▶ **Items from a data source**
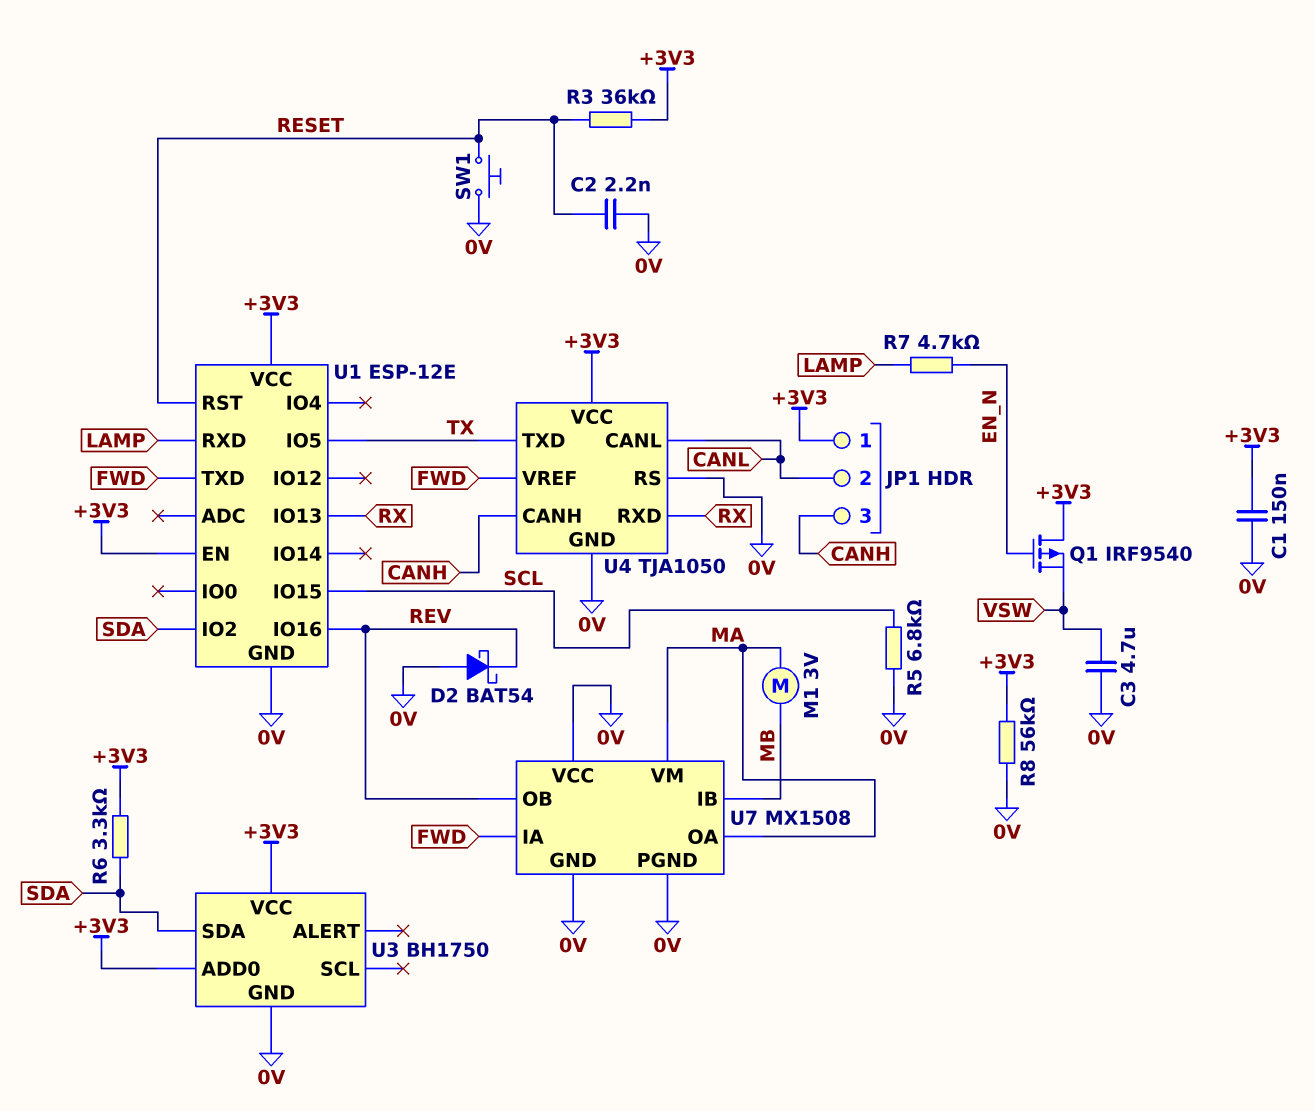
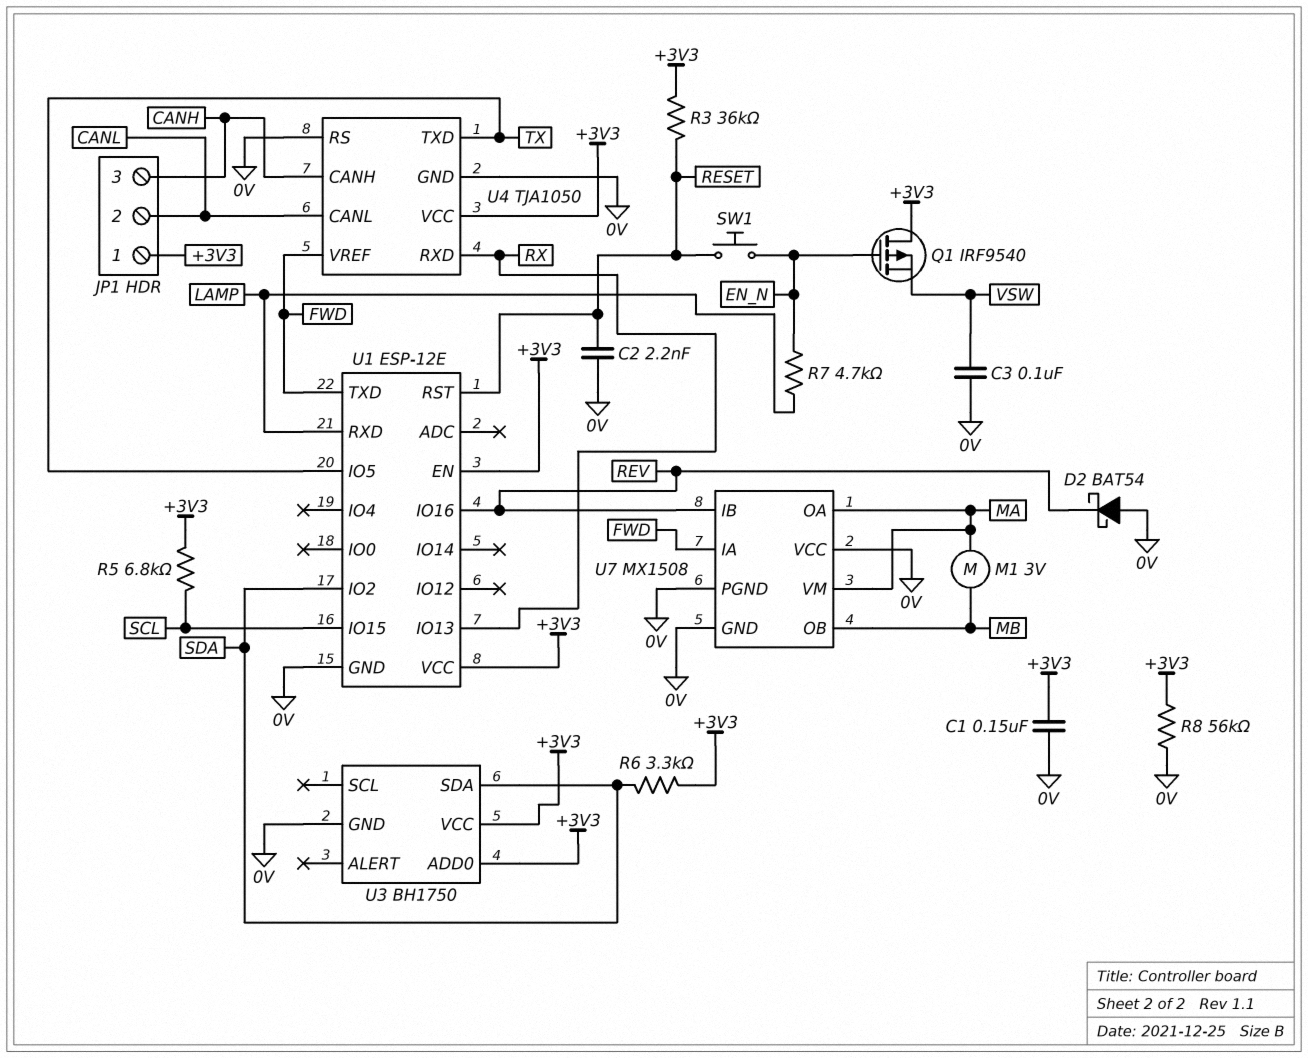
C3: 4.7uF (0V, VSW) -> 100nF (0V, VSW)
R5: 6.8k (0V, SCL) -> 6.8k (+3V3, SCL)
SW1: button (0V, RESET) -> button (EN_N, RESET)
U7 pin IB: MB -> REV
U7 pin OB: REV -> MB

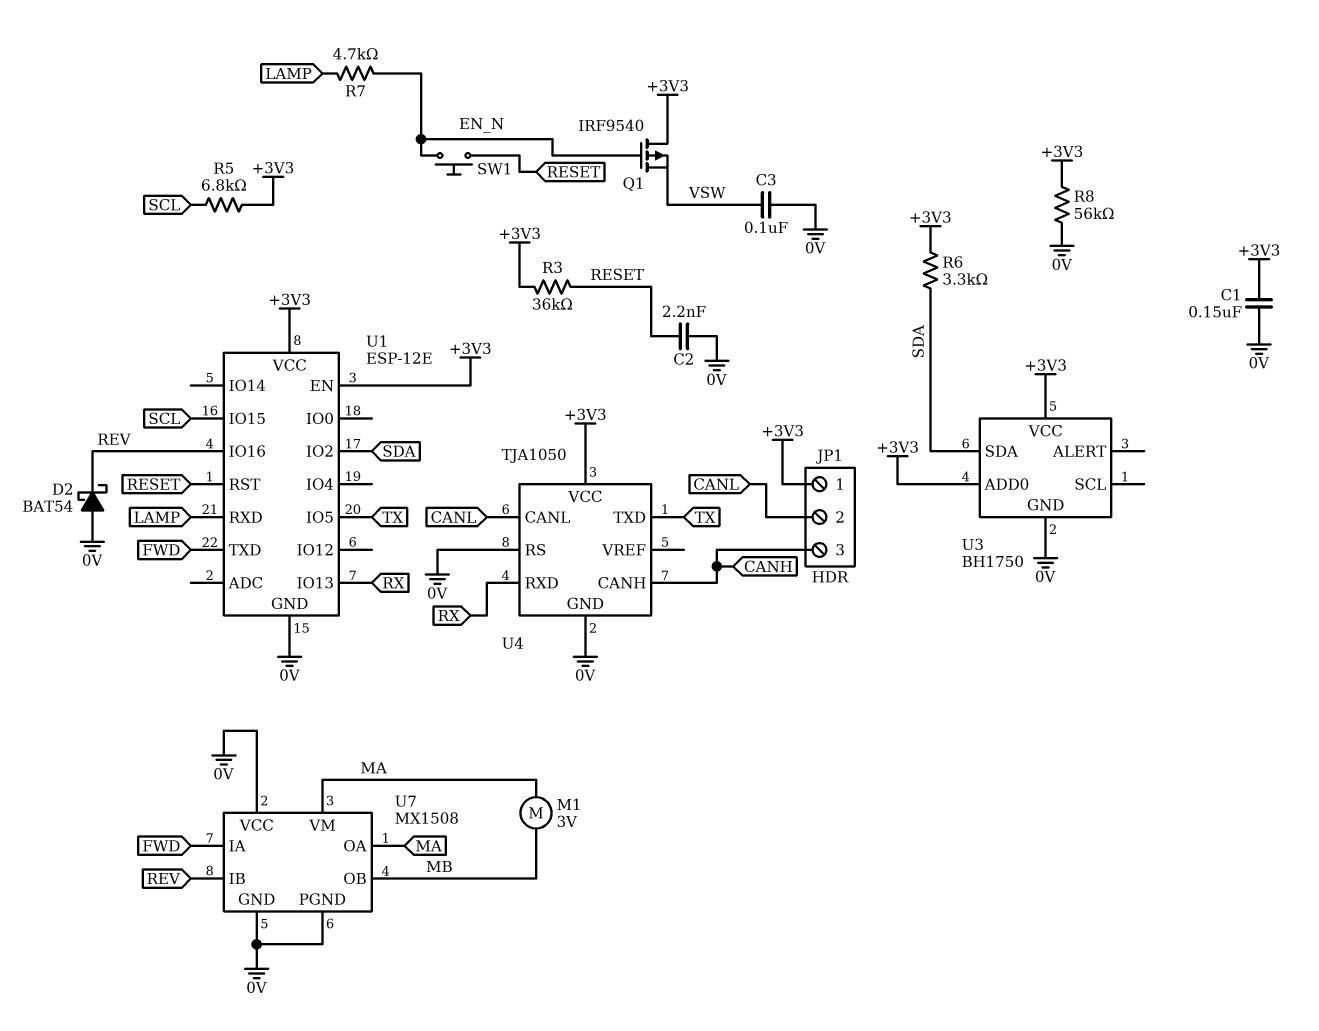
U4 pin VREF: FWD -> none

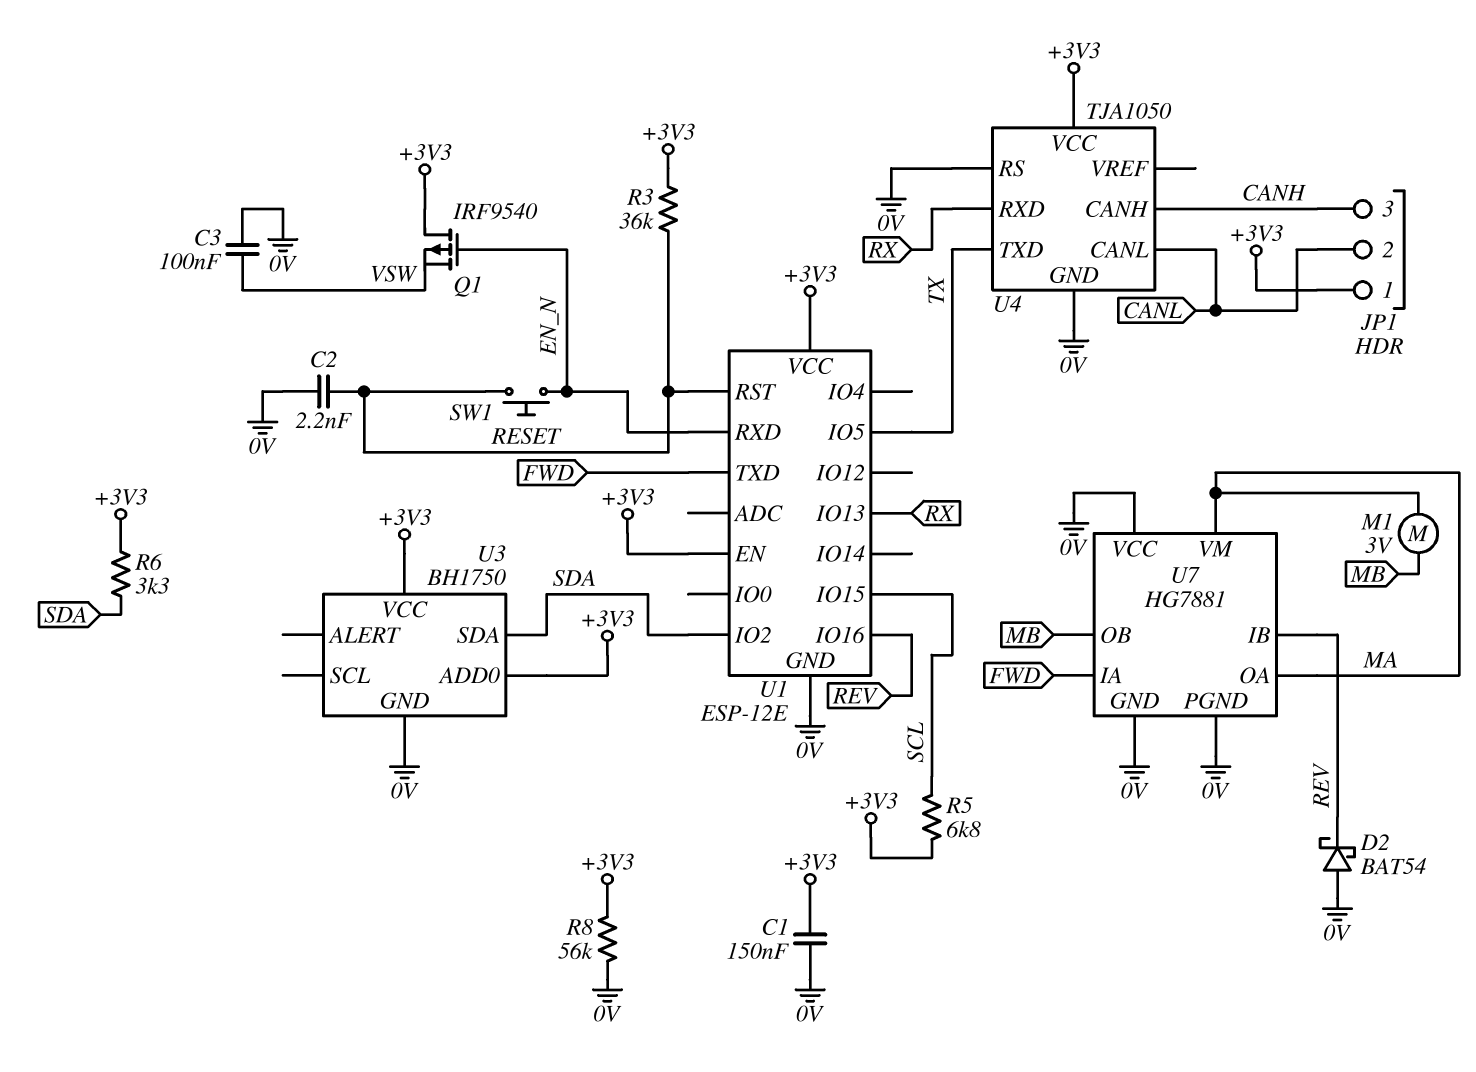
R7: 4.7k (EN_N, LAMP) -> none
U1 pin RXD: LAMP -> EN_N
U7: MX1508 -> HG7881

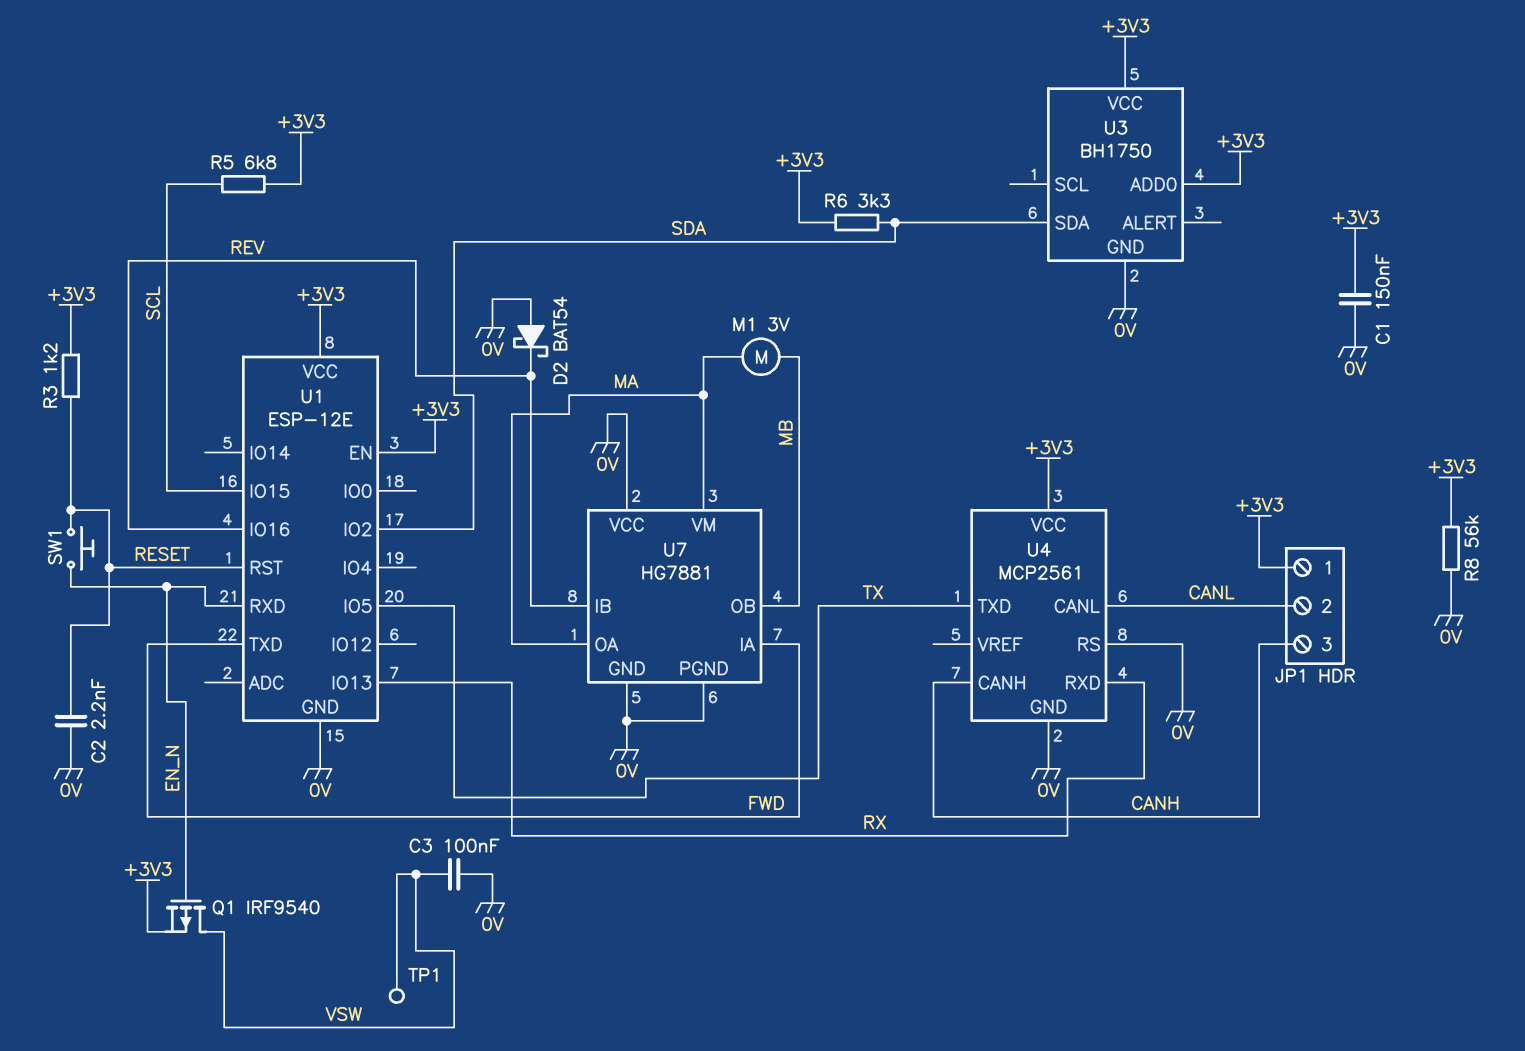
Q1: PMOS IRF9540 (G EN_N, D +3V3, S VSW) -> PMOS IRF9540 (G EN_N, D VSW, S +3V3)
R3: 36k (+3V3, RESET) -> 1.2k (+3V3, RESET)
TP1: none -> test point (VSW)
U4: TJA1050 -> MCP2561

▶ **WHAT THIS TASK INVOLVES**
Exactly the lines from the one that contains "U7 pin OB: REV -> MB" to the last line of the data, both included, should be set down, and no pictures should appear among them.

▶ **EXPECTED ANSWER**
U7 pin OB: REV -> MB

U4 pin VREF: FWD -> none

R7: 4.7k (EN_N, LAMP) -> none
U1 pin RXD: LAMP -> EN_N
U7: MX1508 -> HG7881

Q1: PMOS IRF9540 (G EN_N, D +3V3, S VSW) -> PMOS IRF9540 (G EN_N, D VSW, S +3V3)
R3: 36k (+3V3, RESET) -> 1.2k (+3V3, RESET)
TP1: none -> test point (VSW)
U4: TJA1050 -> MCP2561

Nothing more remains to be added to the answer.